Data to use below:
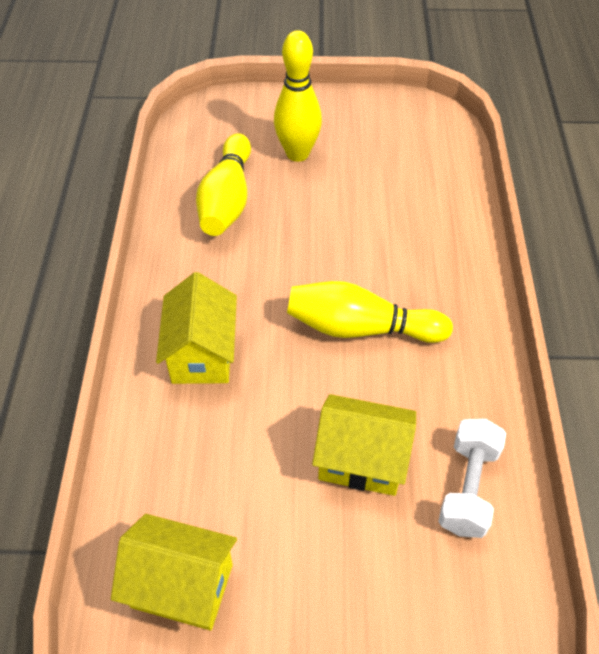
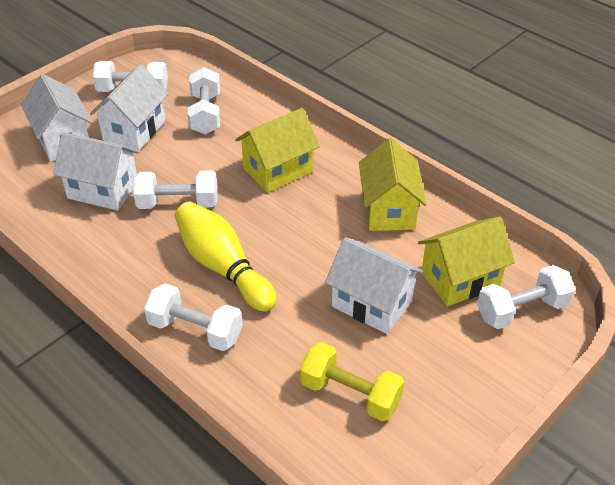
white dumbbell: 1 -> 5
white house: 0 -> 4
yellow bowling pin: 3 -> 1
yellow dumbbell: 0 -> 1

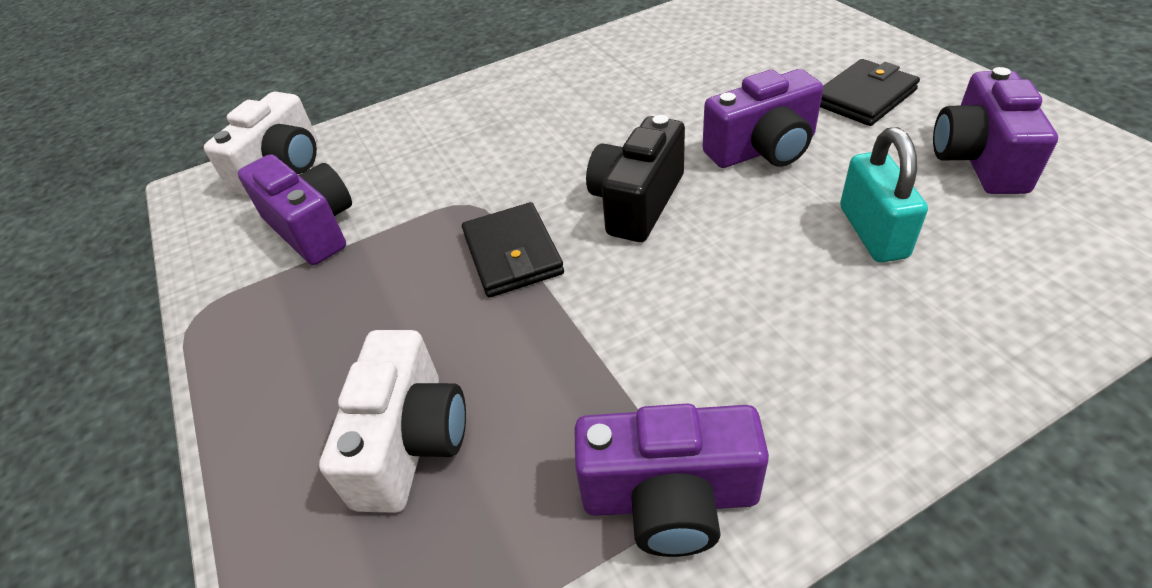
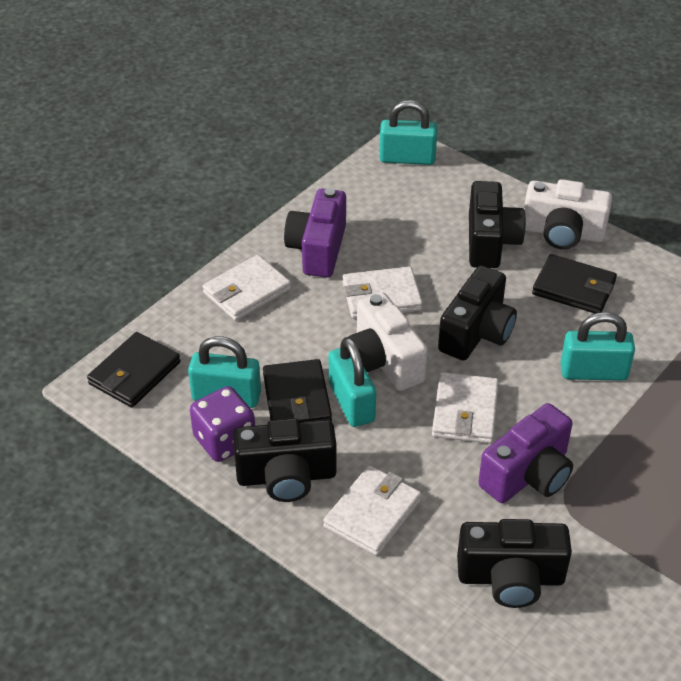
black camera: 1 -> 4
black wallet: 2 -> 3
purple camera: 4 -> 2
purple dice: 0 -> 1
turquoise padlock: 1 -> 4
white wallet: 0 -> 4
End of Data to use.
Work order:
Reproduce all the entries above exactly. Include no images.

Answer space:
white dumbbell: 1 -> 5
white house: 0 -> 4
yellow bowling pin: 3 -> 1
yellow dumbbell: 0 -> 1

black camera: 1 -> 4
black wallet: 2 -> 3
purple camera: 4 -> 2
purple dice: 0 -> 1
turquoise padlock: 1 -> 4
white wallet: 0 -> 4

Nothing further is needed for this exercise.